- **RECORDS PROVIDED**:
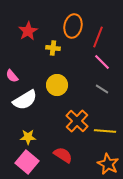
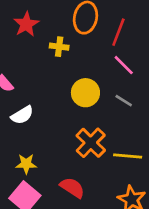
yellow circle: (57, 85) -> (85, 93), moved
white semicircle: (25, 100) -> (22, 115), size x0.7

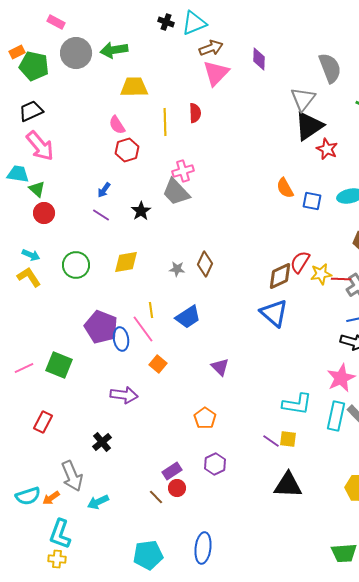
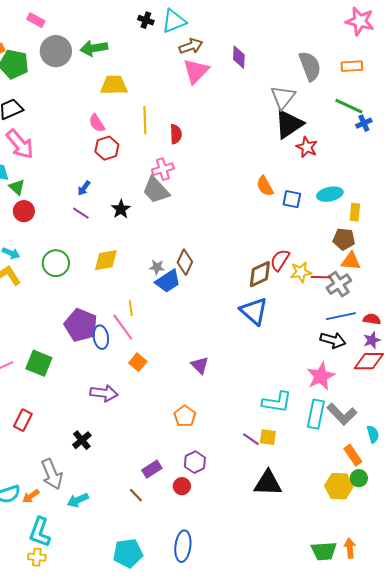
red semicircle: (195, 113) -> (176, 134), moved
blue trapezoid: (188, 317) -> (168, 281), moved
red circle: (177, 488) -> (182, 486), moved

...

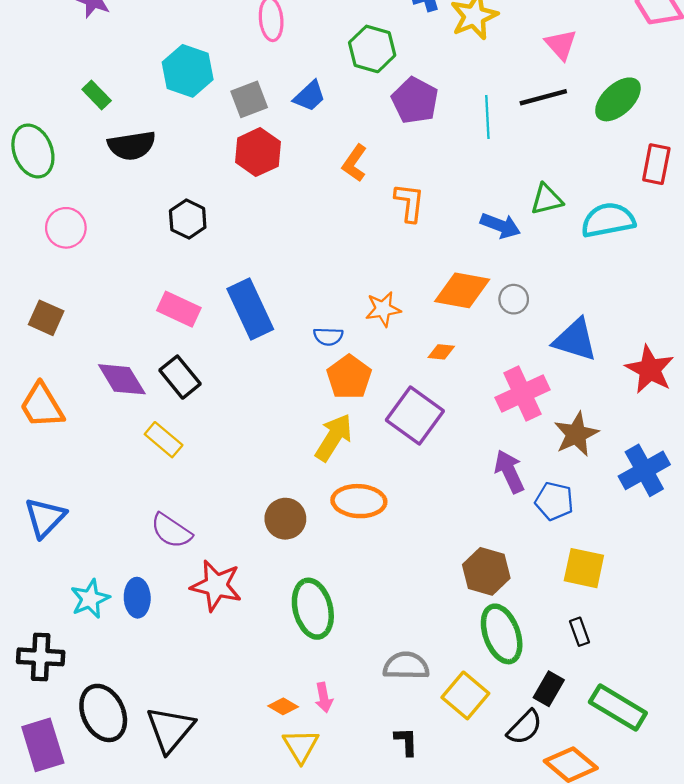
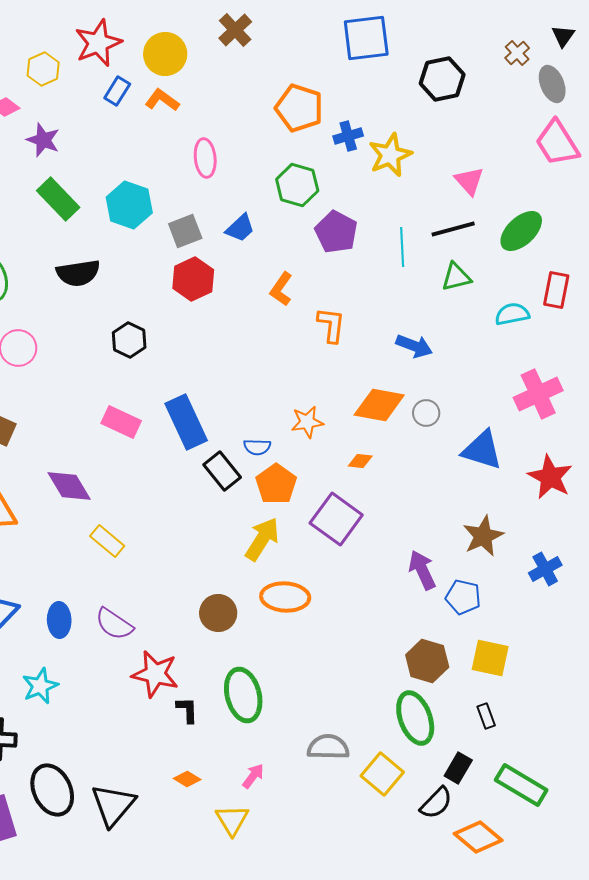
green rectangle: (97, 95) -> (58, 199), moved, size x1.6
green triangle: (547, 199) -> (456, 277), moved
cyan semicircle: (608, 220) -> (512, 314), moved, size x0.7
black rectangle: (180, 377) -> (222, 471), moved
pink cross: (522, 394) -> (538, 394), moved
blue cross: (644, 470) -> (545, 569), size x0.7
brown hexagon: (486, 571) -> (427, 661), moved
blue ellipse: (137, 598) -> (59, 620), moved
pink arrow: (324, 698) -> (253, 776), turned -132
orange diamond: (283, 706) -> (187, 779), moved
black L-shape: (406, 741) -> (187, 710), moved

* * *

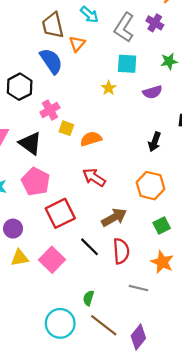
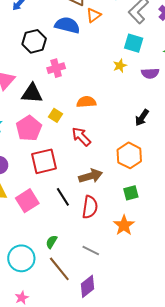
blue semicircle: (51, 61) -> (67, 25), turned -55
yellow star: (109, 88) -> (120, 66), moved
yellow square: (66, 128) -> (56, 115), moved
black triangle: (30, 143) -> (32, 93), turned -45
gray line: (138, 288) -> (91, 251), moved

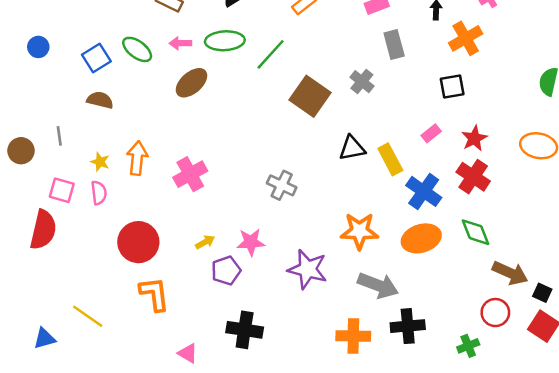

- **EXERCISE REQUIREMENTS**:
For the material above, reproduce exactly the lines from the line with "brown hexagon: (486, 571)" to the line with "black L-shape: (406, 741)", inclusive, and exclude all others.

- **ANSWER FOR THIS EXERCISE**:
brown hexagon: (486, 571) -> (427, 661), moved
blue ellipse: (137, 598) -> (59, 620), moved
pink arrow: (324, 698) -> (253, 776), turned -132
orange diamond: (283, 706) -> (187, 779), moved
black L-shape: (406, 741) -> (187, 710), moved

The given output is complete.